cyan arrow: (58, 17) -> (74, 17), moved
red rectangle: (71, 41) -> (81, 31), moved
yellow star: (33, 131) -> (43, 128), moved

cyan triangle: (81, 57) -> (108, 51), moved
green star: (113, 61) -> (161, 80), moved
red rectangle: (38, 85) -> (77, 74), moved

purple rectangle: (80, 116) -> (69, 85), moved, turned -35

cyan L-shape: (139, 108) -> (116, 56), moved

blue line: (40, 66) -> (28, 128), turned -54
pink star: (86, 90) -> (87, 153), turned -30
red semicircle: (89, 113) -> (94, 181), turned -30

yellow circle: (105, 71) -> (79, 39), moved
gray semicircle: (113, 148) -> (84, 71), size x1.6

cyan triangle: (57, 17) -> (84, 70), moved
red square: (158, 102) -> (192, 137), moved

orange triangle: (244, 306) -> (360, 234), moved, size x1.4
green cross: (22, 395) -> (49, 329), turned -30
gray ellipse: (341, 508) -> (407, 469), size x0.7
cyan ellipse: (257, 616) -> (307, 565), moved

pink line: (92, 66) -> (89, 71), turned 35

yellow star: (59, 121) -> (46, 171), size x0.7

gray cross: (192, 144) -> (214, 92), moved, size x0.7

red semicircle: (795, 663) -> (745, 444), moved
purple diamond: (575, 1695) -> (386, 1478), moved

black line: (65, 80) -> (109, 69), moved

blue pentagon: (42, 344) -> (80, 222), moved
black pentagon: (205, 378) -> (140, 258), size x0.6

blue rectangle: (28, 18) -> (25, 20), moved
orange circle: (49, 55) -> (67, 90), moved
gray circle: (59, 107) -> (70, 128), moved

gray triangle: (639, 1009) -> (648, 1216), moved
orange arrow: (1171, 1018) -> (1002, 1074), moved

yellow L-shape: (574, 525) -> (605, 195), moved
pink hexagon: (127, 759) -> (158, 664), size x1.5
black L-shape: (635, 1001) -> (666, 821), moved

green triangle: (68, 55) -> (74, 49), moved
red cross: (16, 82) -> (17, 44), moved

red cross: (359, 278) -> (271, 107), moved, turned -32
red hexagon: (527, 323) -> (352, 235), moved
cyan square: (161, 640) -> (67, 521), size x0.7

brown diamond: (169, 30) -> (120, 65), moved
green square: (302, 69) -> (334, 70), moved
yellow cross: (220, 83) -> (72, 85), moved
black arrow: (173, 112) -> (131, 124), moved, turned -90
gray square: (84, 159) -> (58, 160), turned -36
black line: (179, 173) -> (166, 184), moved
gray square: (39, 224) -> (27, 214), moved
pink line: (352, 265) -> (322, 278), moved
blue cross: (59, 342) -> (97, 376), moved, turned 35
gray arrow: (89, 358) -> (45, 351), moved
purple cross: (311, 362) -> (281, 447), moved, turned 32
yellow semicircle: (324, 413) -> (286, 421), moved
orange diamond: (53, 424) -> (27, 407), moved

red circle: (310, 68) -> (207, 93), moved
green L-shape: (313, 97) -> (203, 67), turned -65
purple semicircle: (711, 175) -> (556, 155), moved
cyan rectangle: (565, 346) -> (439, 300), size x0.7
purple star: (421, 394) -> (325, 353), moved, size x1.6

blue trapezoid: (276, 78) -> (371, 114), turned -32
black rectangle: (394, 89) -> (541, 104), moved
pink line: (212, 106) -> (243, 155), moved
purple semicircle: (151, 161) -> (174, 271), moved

--------------------------------

Return, word for word, the lines of the data above from the line with "cyan ellipse: (257, 616) -> (307, 565), moved" through the line with "blue pentagon: (42, 344) -> (80, 222), moved", inclusive.

## [Task result]
cyan ellipse: (257, 616) -> (307, 565), moved

pink line: (92, 66) -> (89, 71), turned 35

yellow star: (59, 121) -> (46, 171), size x0.7

gray cross: (192, 144) -> (214, 92), moved, size x0.7

red semicircle: (795, 663) -> (745, 444), moved
purple diamond: (575, 1695) -> (386, 1478), moved

black line: (65, 80) -> (109, 69), moved

blue pentagon: (42, 344) -> (80, 222), moved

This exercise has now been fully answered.